* START Dataset excerpts *
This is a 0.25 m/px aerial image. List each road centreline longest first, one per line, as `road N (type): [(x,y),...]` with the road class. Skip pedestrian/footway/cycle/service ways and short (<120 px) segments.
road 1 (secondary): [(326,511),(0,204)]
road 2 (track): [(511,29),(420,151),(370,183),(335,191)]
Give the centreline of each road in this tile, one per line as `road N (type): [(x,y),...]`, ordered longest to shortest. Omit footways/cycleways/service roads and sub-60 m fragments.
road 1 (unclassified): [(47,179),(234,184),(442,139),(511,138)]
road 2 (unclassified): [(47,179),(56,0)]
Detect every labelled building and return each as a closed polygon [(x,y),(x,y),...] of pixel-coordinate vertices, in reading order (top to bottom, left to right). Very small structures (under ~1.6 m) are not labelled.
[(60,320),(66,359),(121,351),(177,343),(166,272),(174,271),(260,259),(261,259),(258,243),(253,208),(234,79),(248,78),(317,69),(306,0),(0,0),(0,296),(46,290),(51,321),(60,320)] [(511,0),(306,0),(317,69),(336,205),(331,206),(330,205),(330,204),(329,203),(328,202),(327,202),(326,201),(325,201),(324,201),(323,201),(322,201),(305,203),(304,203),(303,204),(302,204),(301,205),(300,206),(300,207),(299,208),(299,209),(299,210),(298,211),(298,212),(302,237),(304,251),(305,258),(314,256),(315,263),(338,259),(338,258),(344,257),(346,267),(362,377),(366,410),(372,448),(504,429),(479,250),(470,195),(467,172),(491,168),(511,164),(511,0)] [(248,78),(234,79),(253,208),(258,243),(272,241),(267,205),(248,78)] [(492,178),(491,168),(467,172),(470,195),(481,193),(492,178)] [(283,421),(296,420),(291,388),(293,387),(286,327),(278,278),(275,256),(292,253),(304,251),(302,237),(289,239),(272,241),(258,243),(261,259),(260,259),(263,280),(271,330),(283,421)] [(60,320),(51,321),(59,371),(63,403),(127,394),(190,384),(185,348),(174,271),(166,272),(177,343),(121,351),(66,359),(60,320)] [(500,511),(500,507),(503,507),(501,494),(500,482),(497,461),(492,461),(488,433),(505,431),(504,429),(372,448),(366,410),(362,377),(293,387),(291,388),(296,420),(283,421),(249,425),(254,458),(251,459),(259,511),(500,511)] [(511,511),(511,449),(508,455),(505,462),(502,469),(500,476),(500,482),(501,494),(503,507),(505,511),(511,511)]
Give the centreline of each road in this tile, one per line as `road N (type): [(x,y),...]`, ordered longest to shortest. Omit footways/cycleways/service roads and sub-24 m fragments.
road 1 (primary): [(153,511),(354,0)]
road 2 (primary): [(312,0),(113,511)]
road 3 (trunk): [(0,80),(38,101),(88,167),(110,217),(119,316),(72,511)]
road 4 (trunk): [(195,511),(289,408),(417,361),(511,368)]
* END Dataset excerpts *
What you need to do
Print every row above again word for word.

Written reply
This is a 0.25 m/px aerial image. List each road centreline longest first, one per line, as `road N (type): [(x,y),...]` with the road class. Skip pedestrian/footway/cycle/service ways and short (<120 px) segments.
road 1 (secondary): [(326,511),(0,204)]
road 2 (track): [(511,29),(420,151),(370,183),(335,191)]
Give the centreline of each road in this tile, one per line as `road N (type): [(x,y),...]`, ordered longest to shortest. Omit footways/cycleways/service roads and sub-60 m fragments.
road 1 (unclassified): [(47,179),(234,184),(442,139),(511,138)]
road 2 (unclassified): [(47,179),(56,0)]
Detect every labelled building and return each as a closed polygon [(x,y),(x,y),...] of pixel-coordinate vertices, in reading order (top to bottom, left to right). Very small structures (under ~1.6 m) are not labelled.
[(60,320),(66,359),(121,351),(177,343),(166,272),(174,271),(260,259),(261,259),(258,243),(253,208),(234,79),(248,78),(317,69),(306,0),(0,0),(0,296),(46,290),(51,321),(60,320)] [(511,0),(306,0),(317,69),(336,205),(331,206),(330,205),(330,204),(329,203),(328,202),(327,202),(326,201),(325,201),(324,201),(323,201),(322,201),(305,203),(304,203),(303,204),(302,204),(301,205),(300,206),(300,207),(299,208),(299,209),(299,210),(298,211),(298,212),(302,237),(304,251),(305,258),(314,256),(315,263),(338,259),(338,258),(344,257),(346,267),(362,377),(366,410),(372,448),(504,429),(479,250),(470,195),(467,172),(491,168),(511,164),(511,0)] [(248,78),(234,79),(253,208),(258,243),(272,241),(267,205),(248,78)] [(492,178),(491,168),(467,172),(470,195),(481,193),(492,178)] [(283,421),(296,420),(291,388),(293,387),(286,327),(278,278),(275,256),(292,253),(304,251),(302,237),(289,239),(272,241),(258,243),(261,259),(260,259),(263,280),(271,330),(283,421)] [(60,320),(51,321),(59,371),(63,403),(127,394),(190,384),(185,348),(174,271),(166,272),(177,343),(121,351),(66,359),(60,320)] [(500,511),(500,507),(503,507),(501,494),(500,482),(497,461),(492,461),(488,433),(505,431),(504,429),(372,448),(366,410),(362,377),(293,387),(291,388),(296,420),(283,421),(249,425),(254,458),(251,459),(259,511),(500,511)] [(511,511),(511,449),(508,455),(505,462),(502,469),(500,476),(500,482),(501,494),(503,507),(505,511),(511,511)]
Give the centreline of each road in this tile, one per line as `road N (type): [(x,y),...]`, ordered longest to shortest. Omit footways/cycleways/service roads and sub-24 m fragments.
road 1 (primary): [(153,511),(354,0)]
road 2 (primary): [(312,0),(113,511)]
road 3 (trunk): [(0,80),(38,101),(88,167),(110,217),(119,316),(72,511)]
road 4 (trunk): [(195,511),(289,408),(417,361),(511,368)]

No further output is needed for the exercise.